━━ INPUT FOR THIS TASK ━━

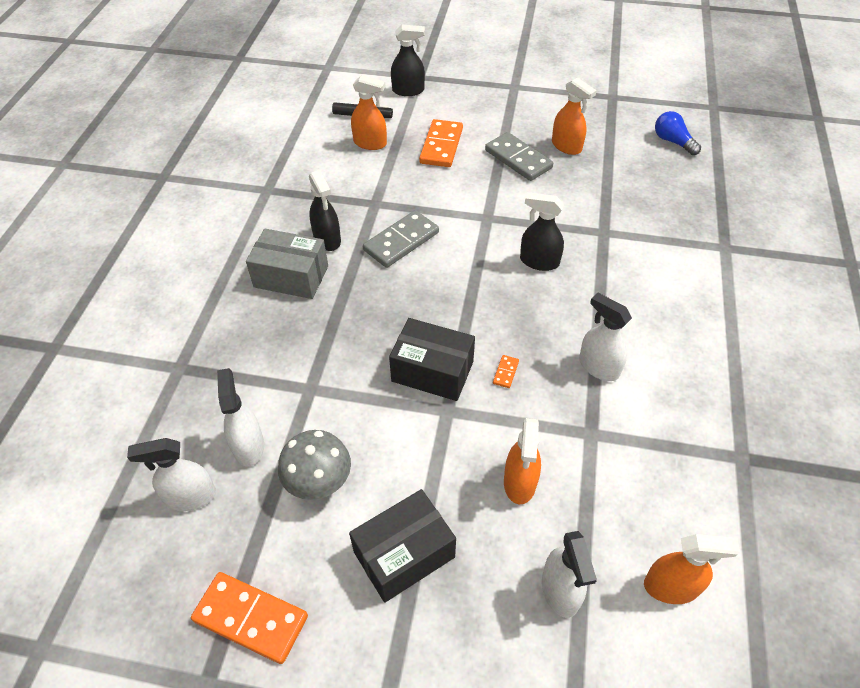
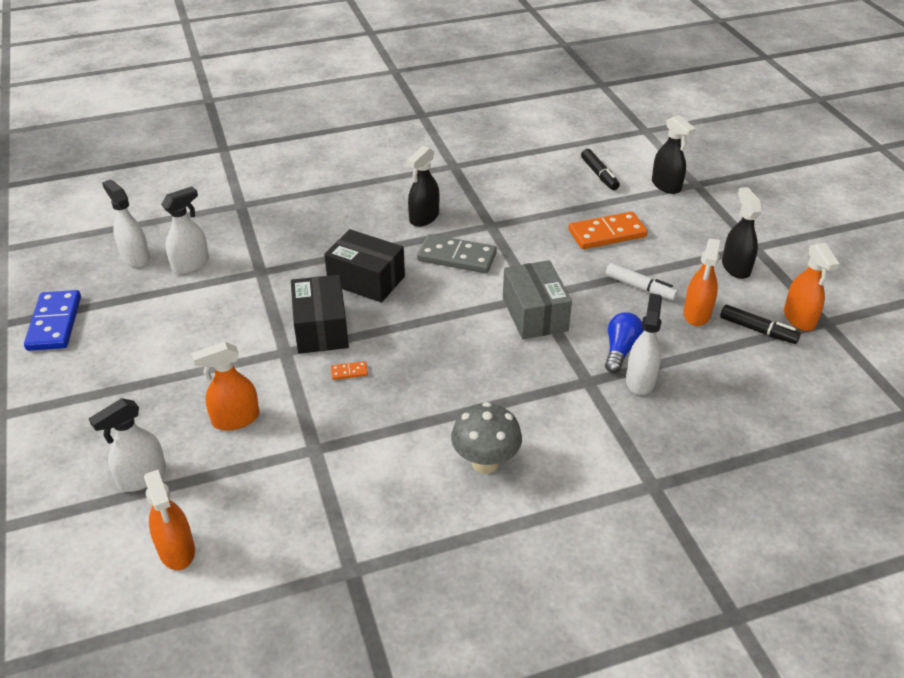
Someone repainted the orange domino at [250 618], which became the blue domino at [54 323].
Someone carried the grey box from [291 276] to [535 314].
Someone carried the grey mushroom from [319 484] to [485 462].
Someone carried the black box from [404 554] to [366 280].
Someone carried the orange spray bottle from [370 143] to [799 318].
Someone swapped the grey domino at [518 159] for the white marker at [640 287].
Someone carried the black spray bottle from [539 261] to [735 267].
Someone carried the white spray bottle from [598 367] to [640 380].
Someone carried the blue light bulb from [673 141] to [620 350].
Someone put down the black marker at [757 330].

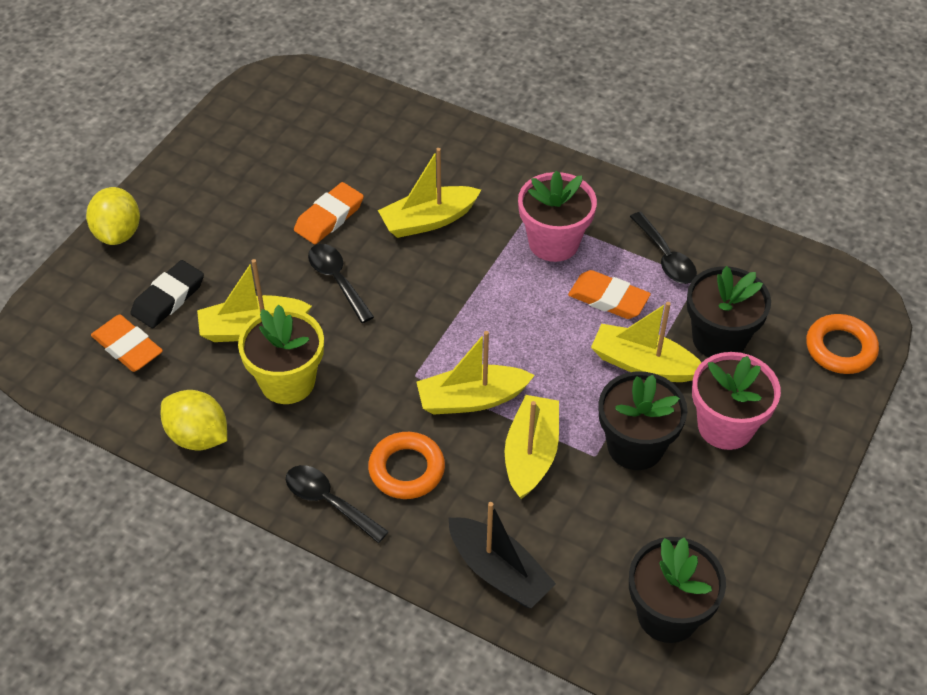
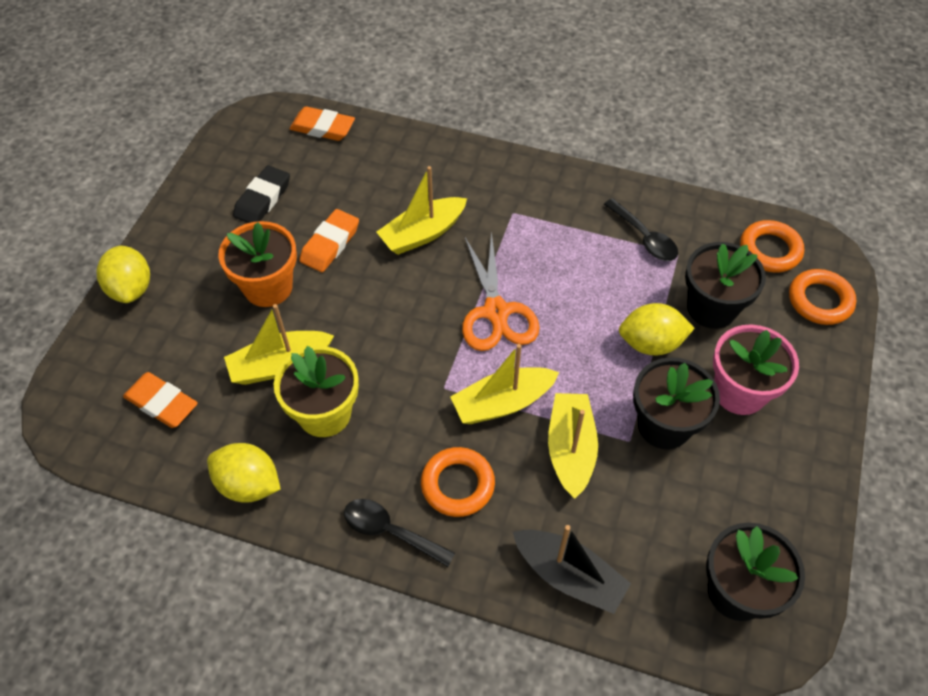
Someone carried the black eraser from [168 298] to [262 199].
Someone took away the black spoon at [337 280].
Someone took away the pink flower pot at [553 242].
Someone carried the orange eraser from [608 299] to [322 128].
Someone swapped the yellow boat at [643 364] for the yellow lemon at [651 343].
Someone put down the orange flower pot at [268 287].
Someone put down the orange scissors at [496 312].
Someone put down the orange ring at [770 250].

━━━

> [HOW TO COMPLETE THIS TASK]: Pull every line holding "grey" out of the records.

> [COMPLETED EXERCISE]:
Someone carried the grey box from [291 276] to [535 314].
Someone carried the grey mushroom from [319 484] to [485 462].
Someone swapped the grey domino at [518 159] for the white marker at [640 287].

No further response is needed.